__Problem details__:
Every line in the records below between the one holding "D5: schottky (A NET16, K NET6) -> none" and the one holding "R24: 82 (GND, NET7) -> 82 (GND, NET1)", inclusive, is to be set down exactly; all other lines are to be left out.
Working data below:
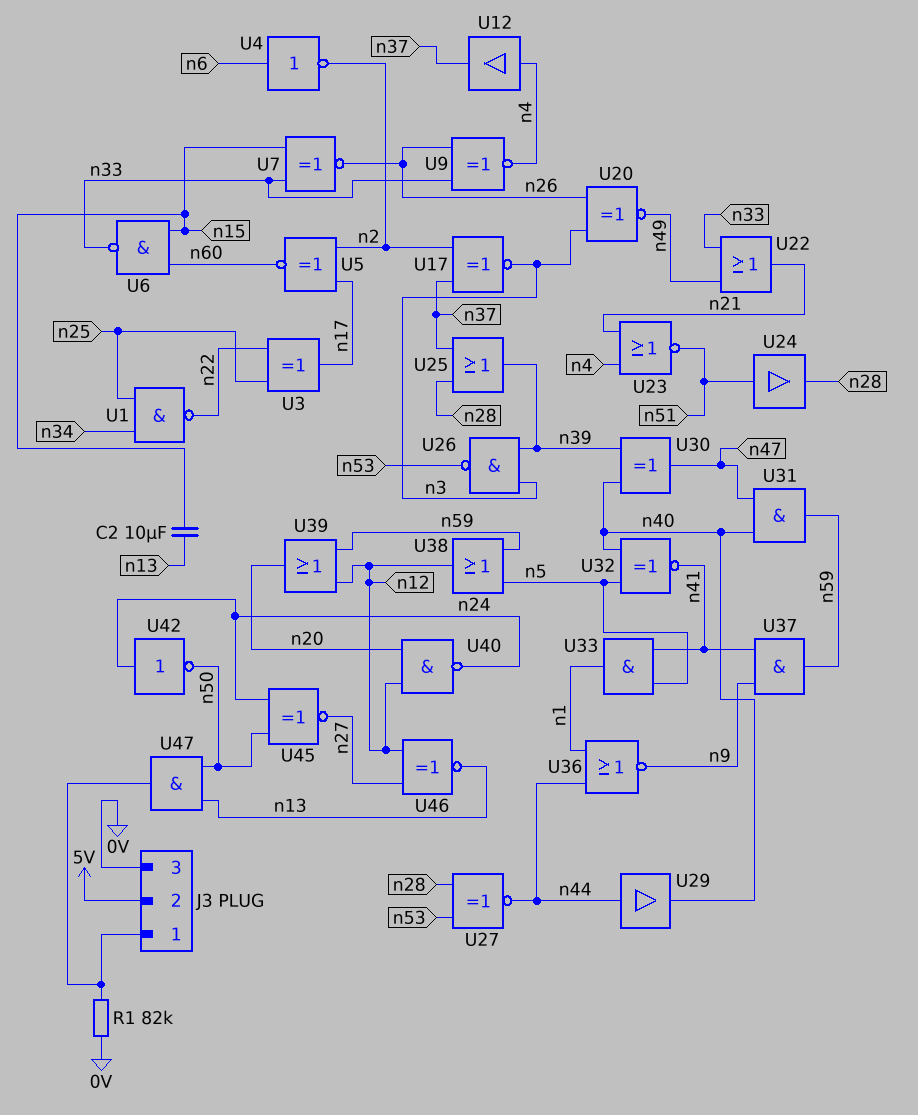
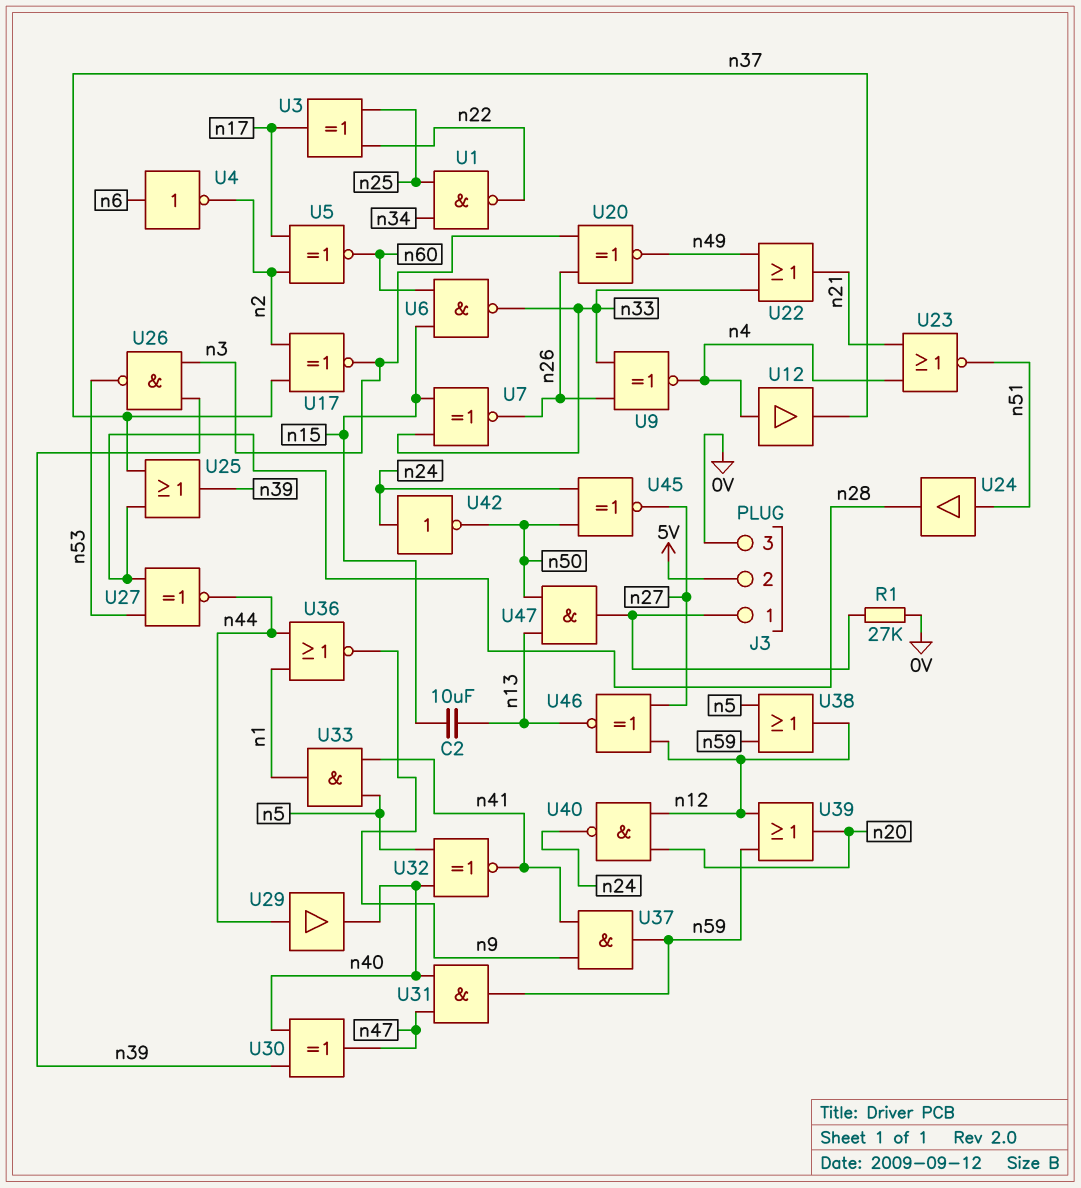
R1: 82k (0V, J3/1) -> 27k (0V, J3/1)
End of Working data.
Working data below:
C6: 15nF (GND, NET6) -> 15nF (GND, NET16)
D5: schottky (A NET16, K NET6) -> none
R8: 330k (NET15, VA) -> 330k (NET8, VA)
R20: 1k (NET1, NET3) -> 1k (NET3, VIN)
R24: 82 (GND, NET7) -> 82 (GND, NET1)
End of Working data.
__Result of the exercise__:
D5: schottky (A NET16, K NET6) -> none
R8: 330k (NET15, VA) -> 330k (NET8, VA)
R20: 1k (NET1, NET3) -> 1k (NET3, VIN)
R24: 82 (GND, NET7) -> 82 (GND, NET1)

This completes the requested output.